→ The data:
----------------
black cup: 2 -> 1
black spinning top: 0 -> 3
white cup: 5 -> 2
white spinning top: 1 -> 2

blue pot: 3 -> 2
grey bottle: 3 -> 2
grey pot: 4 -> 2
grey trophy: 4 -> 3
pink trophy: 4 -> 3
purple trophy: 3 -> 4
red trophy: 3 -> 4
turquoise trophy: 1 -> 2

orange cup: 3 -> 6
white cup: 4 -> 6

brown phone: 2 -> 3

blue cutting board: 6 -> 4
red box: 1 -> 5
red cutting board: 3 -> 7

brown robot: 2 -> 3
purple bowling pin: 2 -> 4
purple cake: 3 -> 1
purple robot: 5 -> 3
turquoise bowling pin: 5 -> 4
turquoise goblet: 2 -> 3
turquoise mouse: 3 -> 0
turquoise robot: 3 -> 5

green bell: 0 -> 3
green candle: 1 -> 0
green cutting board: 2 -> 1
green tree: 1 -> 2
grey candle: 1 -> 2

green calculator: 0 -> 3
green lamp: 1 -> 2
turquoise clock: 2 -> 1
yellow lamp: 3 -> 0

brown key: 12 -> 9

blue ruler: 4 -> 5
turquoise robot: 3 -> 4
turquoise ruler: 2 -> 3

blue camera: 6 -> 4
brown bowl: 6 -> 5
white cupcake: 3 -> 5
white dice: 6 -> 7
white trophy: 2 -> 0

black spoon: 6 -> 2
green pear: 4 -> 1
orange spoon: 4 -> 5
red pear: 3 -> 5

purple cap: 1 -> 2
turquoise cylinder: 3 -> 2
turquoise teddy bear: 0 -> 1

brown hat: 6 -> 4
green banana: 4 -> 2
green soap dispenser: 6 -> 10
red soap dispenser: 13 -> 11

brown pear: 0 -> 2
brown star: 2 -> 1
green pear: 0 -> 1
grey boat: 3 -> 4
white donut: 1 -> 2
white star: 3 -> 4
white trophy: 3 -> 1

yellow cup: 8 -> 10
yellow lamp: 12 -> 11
----------------
→ Exercise brief: Please retype, with no changes, the lines that run from the first line of the entries to the line with "green soap dispenser: 6 -> 10", both ends included.

→ Task answer:
black cup: 2 -> 1
black spinning top: 0 -> 3
white cup: 5 -> 2
white spinning top: 1 -> 2

blue pot: 3 -> 2
grey bottle: 3 -> 2
grey pot: 4 -> 2
grey trophy: 4 -> 3
pink trophy: 4 -> 3
purple trophy: 3 -> 4
red trophy: 3 -> 4
turquoise trophy: 1 -> 2

orange cup: 3 -> 6
white cup: 4 -> 6

brown phone: 2 -> 3

blue cutting board: 6 -> 4
red box: 1 -> 5
red cutting board: 3 -> 7

brown robot: 2 -> 3
purple bowling pin: 2 -> 4
purple cake: 3 -> 1
purple robot: 5 -> 3
turquoise bowling pin: 5 -> 4
turquoise goblet: 2 -> 3
turquoise mouse: 3 -> 0
turquoise robot: 3 -> 5

green bell: 0 -> 3
green candle: 1 -> 0
green cutting board: 2 -> 1
green tree: 1 -> 2
grey candle: 1 -> 2

green calculator: 0 -> 3
green lamp: 1 -> 2
turquoise clock: 2 -> 1
yellow lamp: 3 -> 0

brown key: 12 -> 9

blue ruler: 4 -> 5
turquoise robot: 3 -> 4
turquoise ruler: 2 -> 3

blue camera: 6 -> 4
brown bowl: 6 -> 5
white cupcake: 3 -> 5
white dice: 6 -> 7
white trophy: 2 -> 0

black spoon: 6 -> 2
green pear: 4 -> 1
orange spoon: 4 -> 5
red pear: 3 -> 5

purple cap: 1 -> 2
turquoise cylinder: 3 -> 2
turquoise teddy bear: 0 -> 1

brown hat: 6 -> 4
green banana: 4 -> 2
green soap dispenser: 6 -> 10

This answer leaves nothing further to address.